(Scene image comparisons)
..........

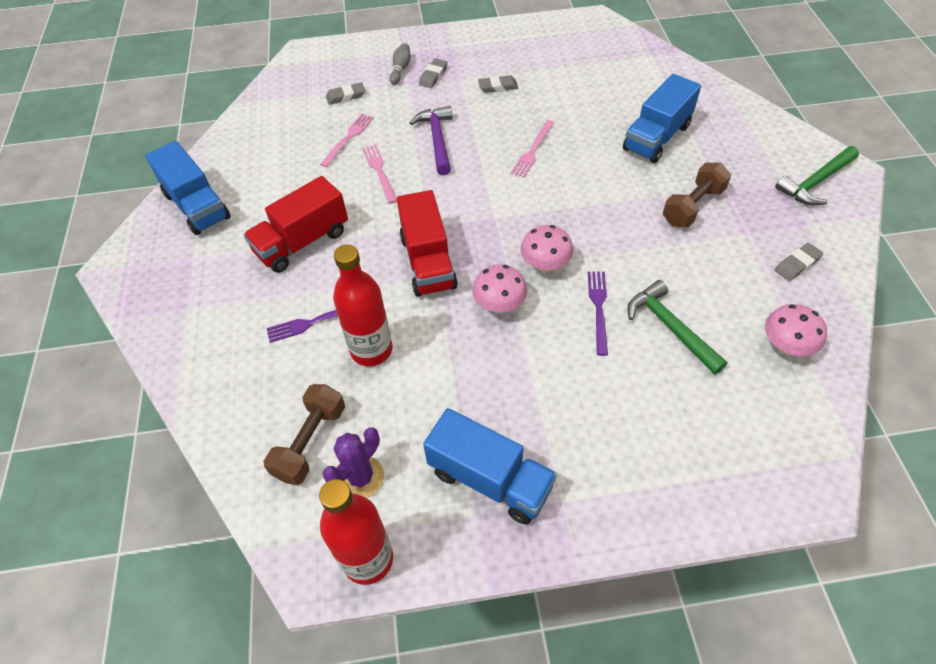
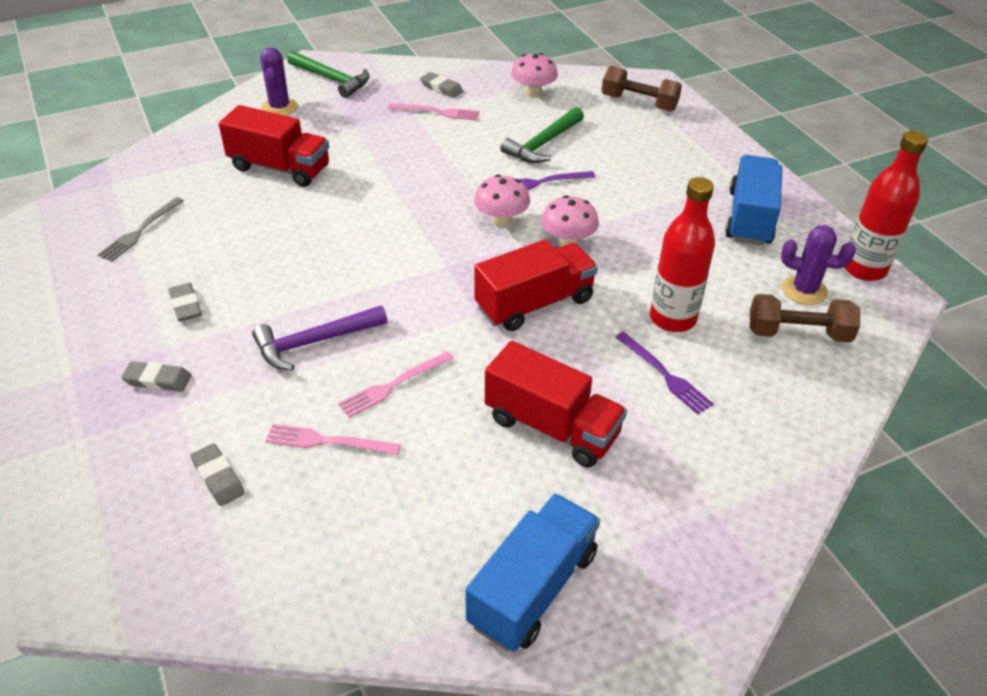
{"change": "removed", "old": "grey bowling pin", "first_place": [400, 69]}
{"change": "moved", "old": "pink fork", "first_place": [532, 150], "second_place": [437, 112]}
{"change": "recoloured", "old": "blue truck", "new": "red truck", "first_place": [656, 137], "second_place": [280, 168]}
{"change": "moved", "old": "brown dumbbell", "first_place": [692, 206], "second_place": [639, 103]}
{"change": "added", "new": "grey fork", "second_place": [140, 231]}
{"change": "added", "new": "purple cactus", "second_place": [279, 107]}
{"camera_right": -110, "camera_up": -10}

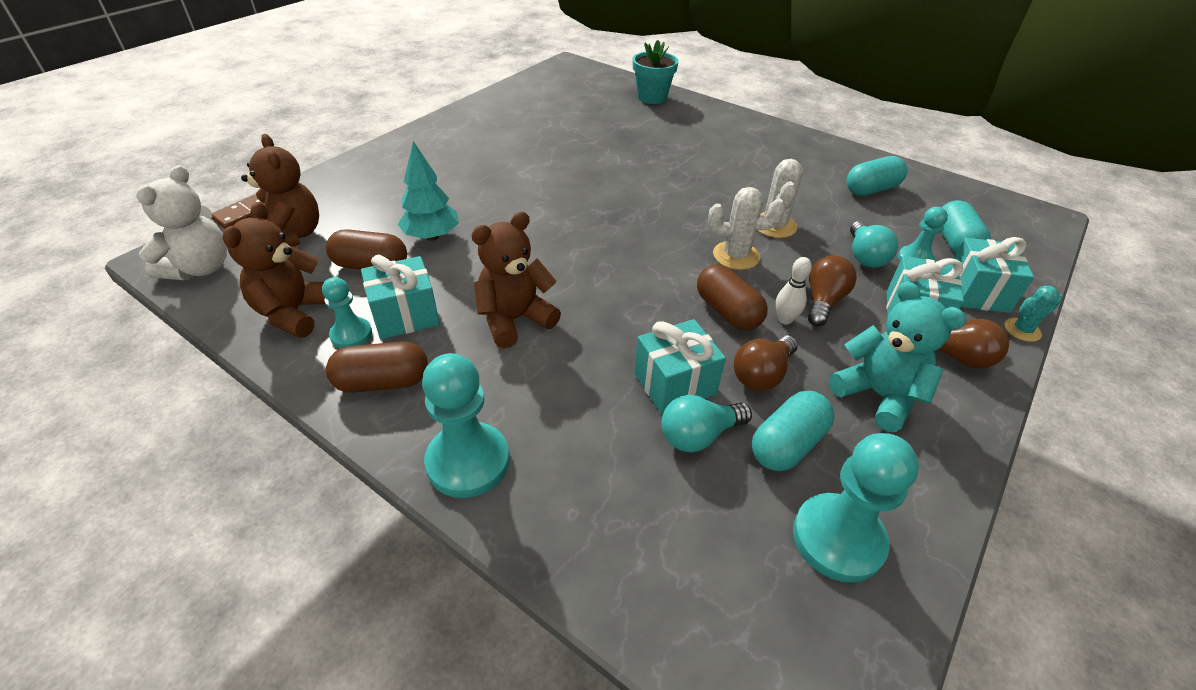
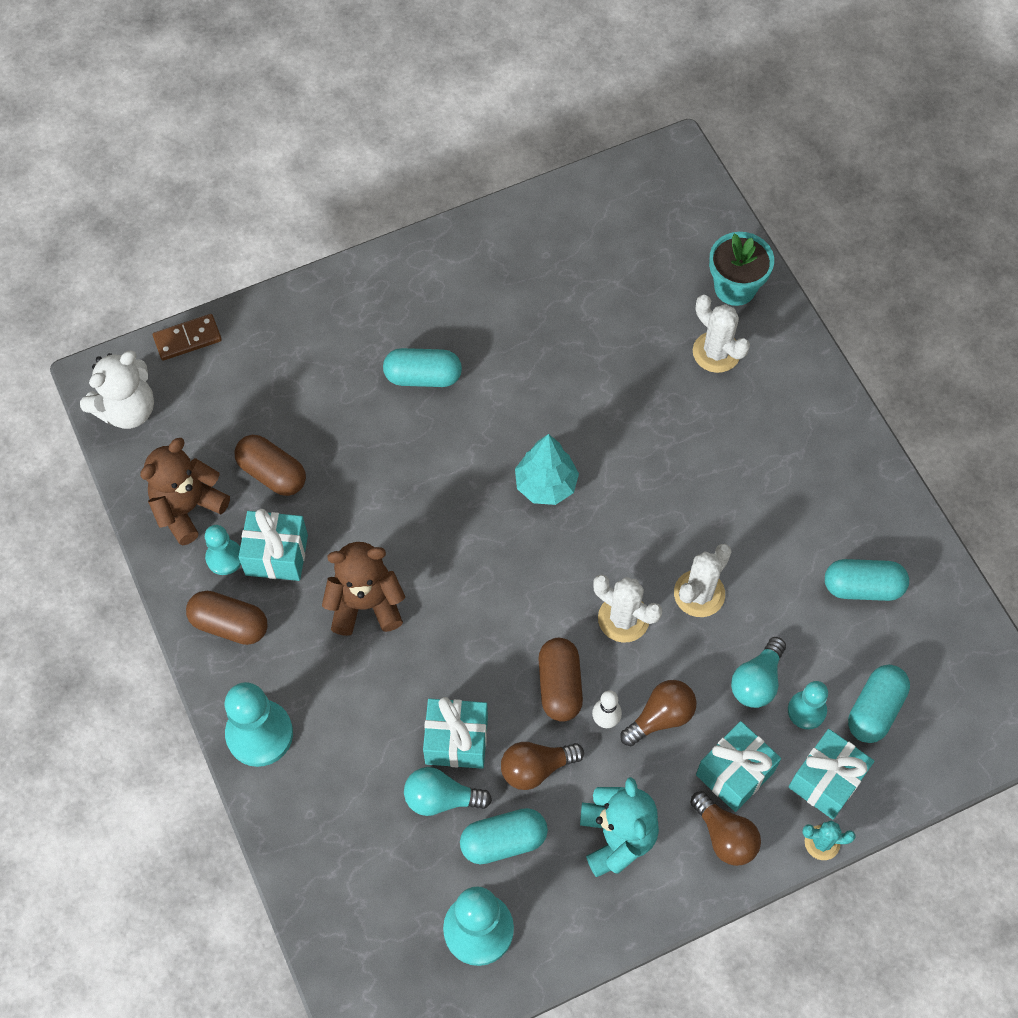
{"change": "removed", "old": "brown teddy bear", "first_place": [292, 236]}
{"change": "moved", "old": "turquoise tree", "first_place": [432, 236], "second_place": [545, 485]}
{"change": "added", "new": "turquoise capsule", "second_place": [423, 377]}
{"change": "added", "new": "white cactus", "second_place": [716, 352]}
{"camera_right": 30, "camera_up": 20}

..........

Task item: Return the entries exactly as given. Do not include pictures.

Reply:
{"change": "removed", "old": "grey bowling pin", "first_place": [400, 69]}
{"change": "moved", "old": "pink fork", "first_place": [532, 150], "second_place": [437, 112]}
{"change": "recoloured", "old": "blue truck", "new": "red truck", "first_place": [656, 137], "second_place": [280, 168]}
{"change": "moved", "old": "brown dumbbell", "first_place": [692, 206], "second_place": [639, 103]}
{"change": "added", "new": "grey fork", "second_place": [140, 231]}
{"change": "added", "new": "purple cactus", "second_place": [279, 107]}
{"camera_right": -110, "camera_up": -10}

{"change": "removed", "old": "brown teddy bear", "first_place": [292, 236]}
{"change": "moved", "old": "turquoise tree", "first_place": [432, 236], "second_place": [545, 485]}
{"change": "added", "new": "turquoise capsule", "second_place": [423, 377]}
{"change": "added", "new": "white cactus", "second_place": [716, 352]}
{"camera_right": 30, "camera_up": 20}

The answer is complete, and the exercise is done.